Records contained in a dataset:
——————

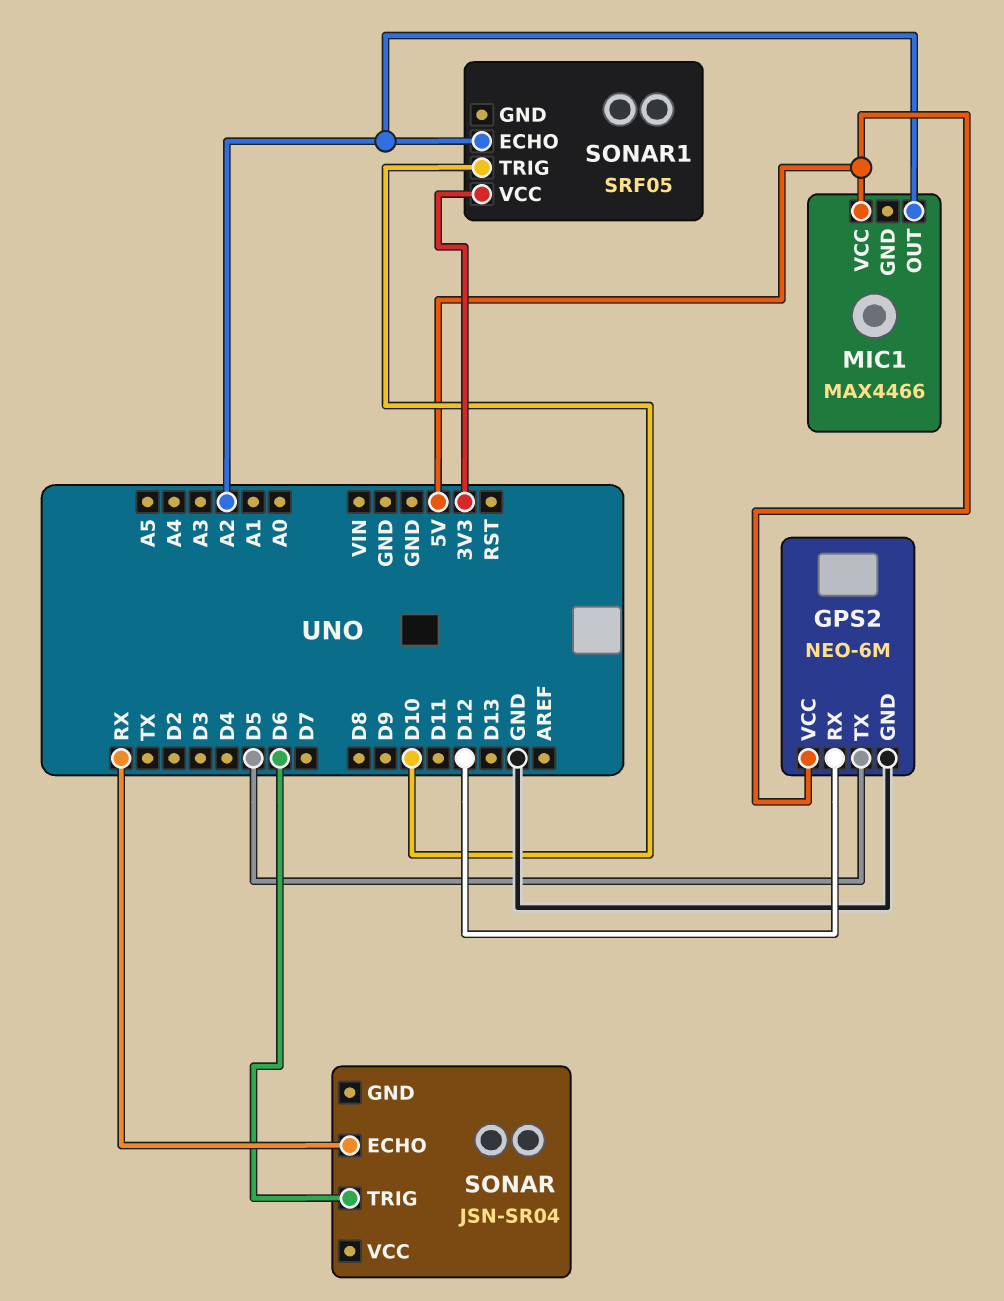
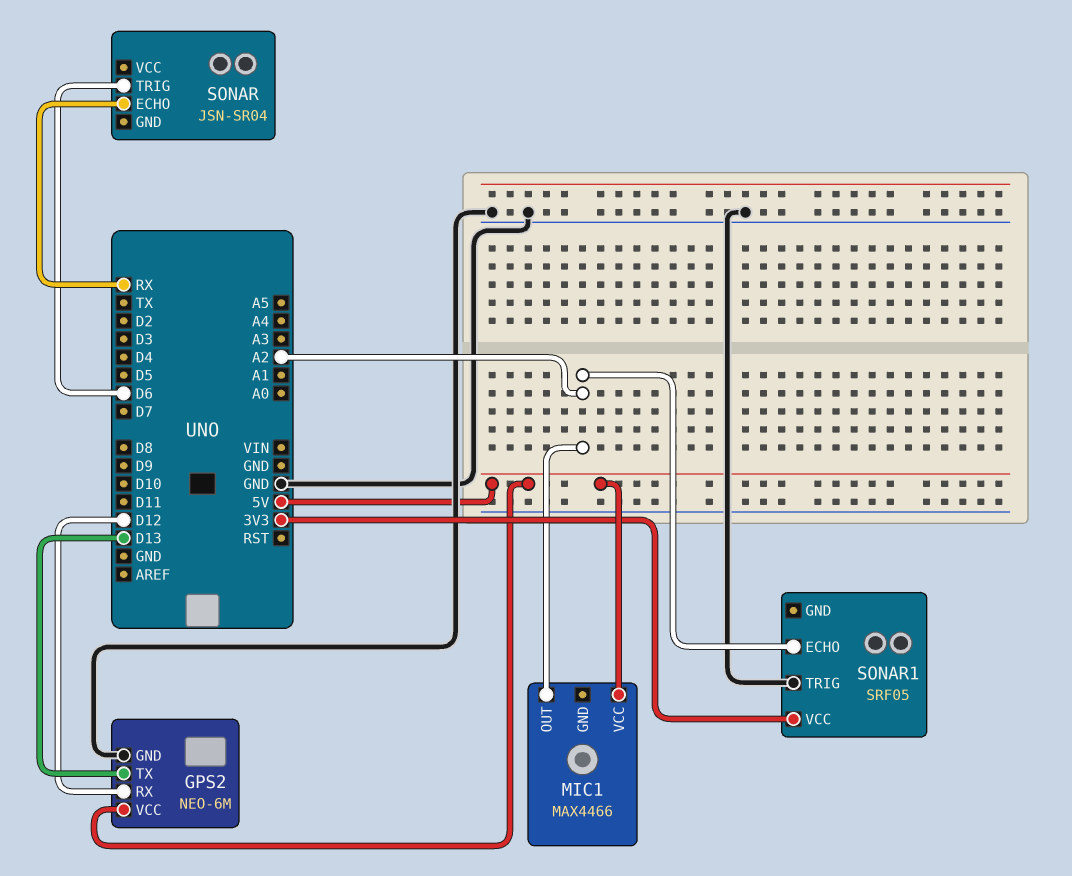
GPS2 pin TX: D5 -> D13
SONAR1 pin TRIG: D10 -> GND

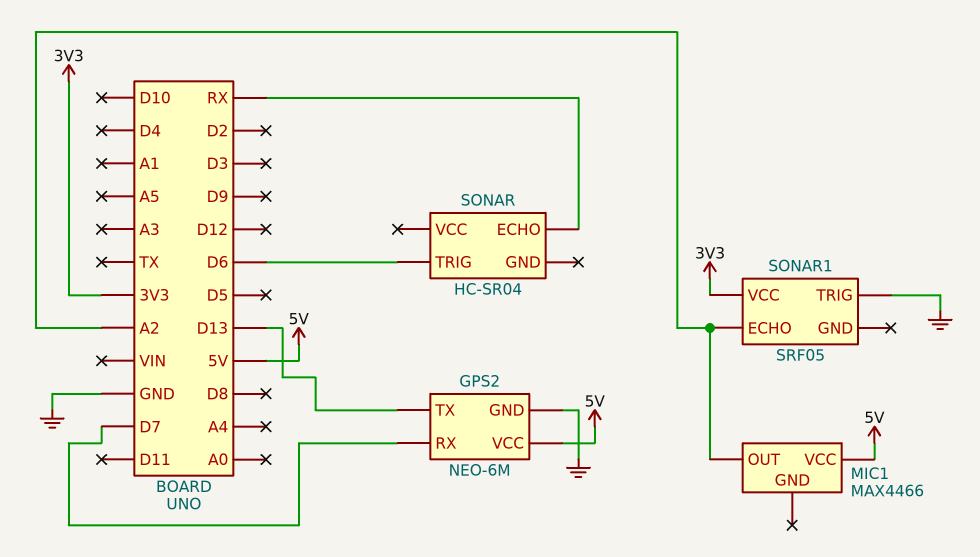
GPS2 pin RX: D12 -> D7
SONAR: JSN-SR04 -> HC-SR04

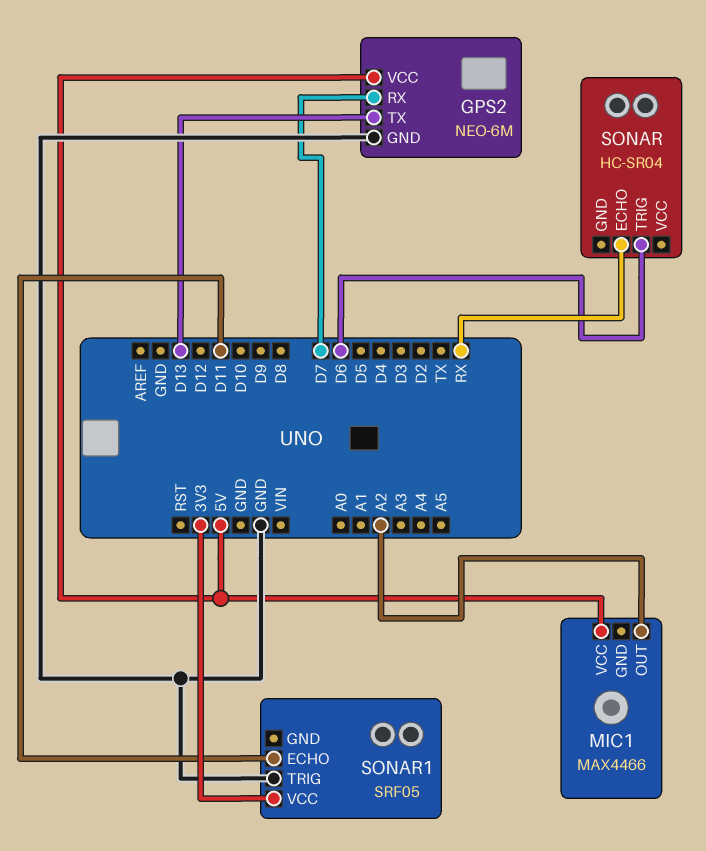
SONAR1 pin ECHO: A2 -> D11

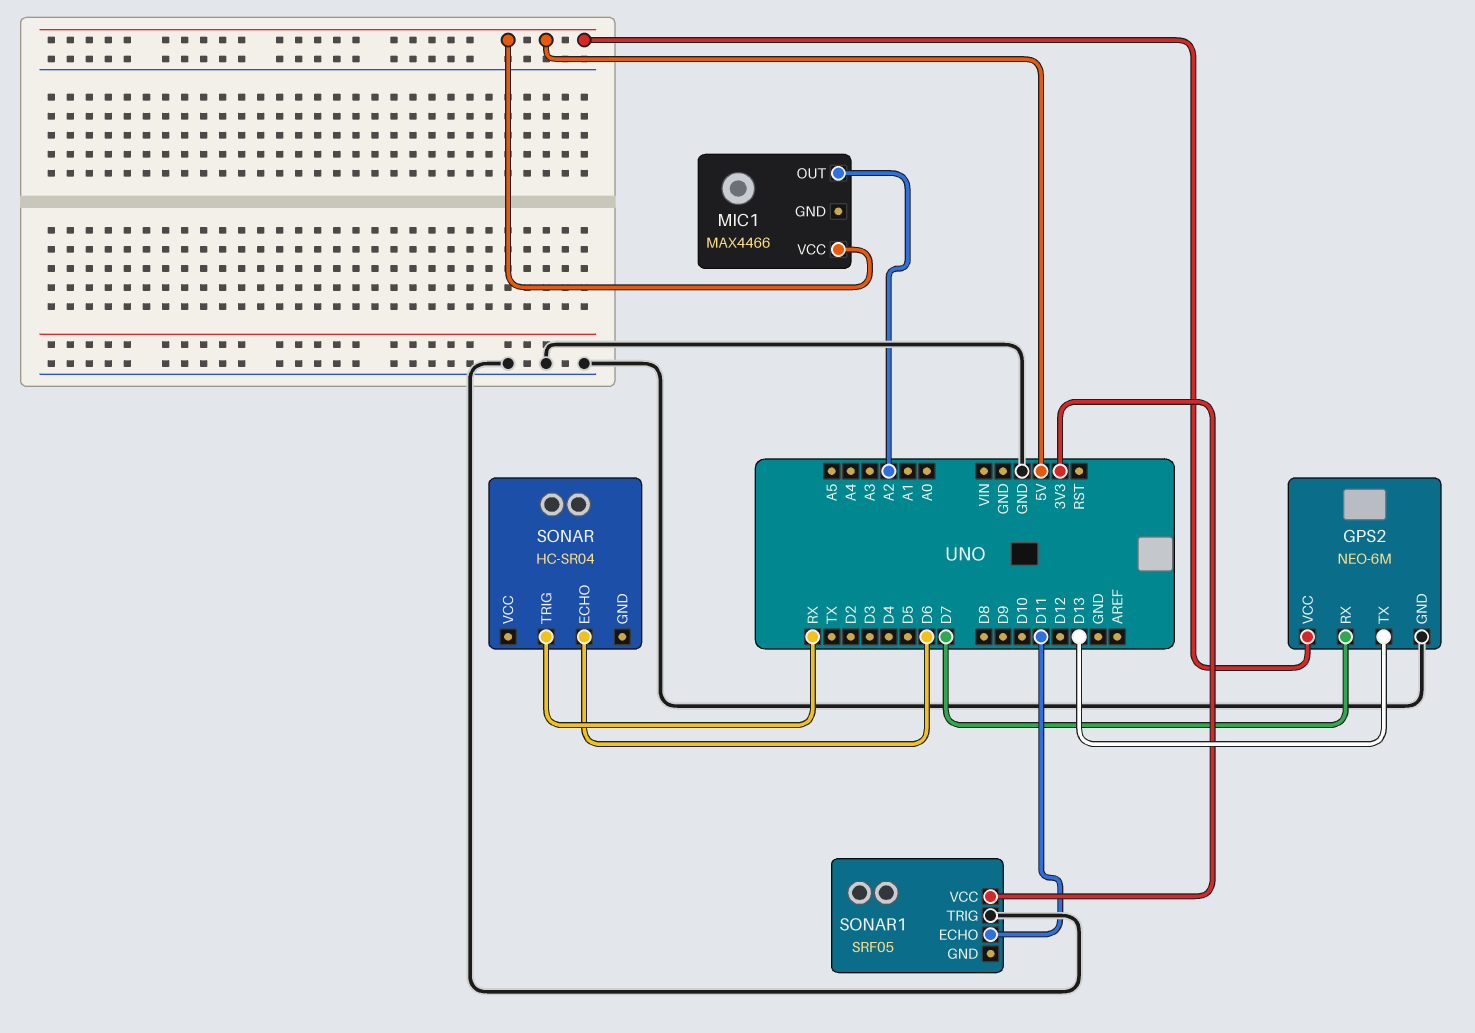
SONAR pin ECHO: RX -> D6
SONAR pin TRIG: D6 -> RX

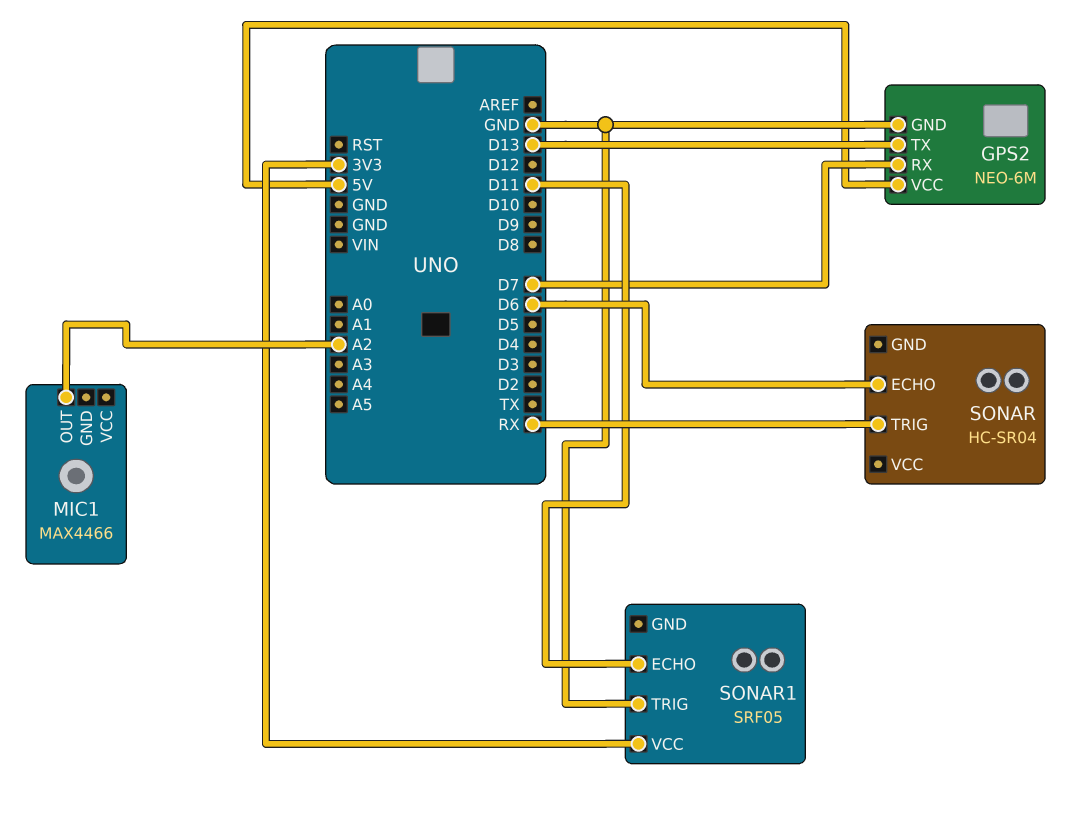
MIC1 pin VCC: 5V -> none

——————

▶ [Exercise brief] Show every line of the records above that contains the word "TRIG".

▶ [Result of this task]
SONAR1 pin TRIG: D10 -> GND
SONAR pin TRIG: D6 -> RX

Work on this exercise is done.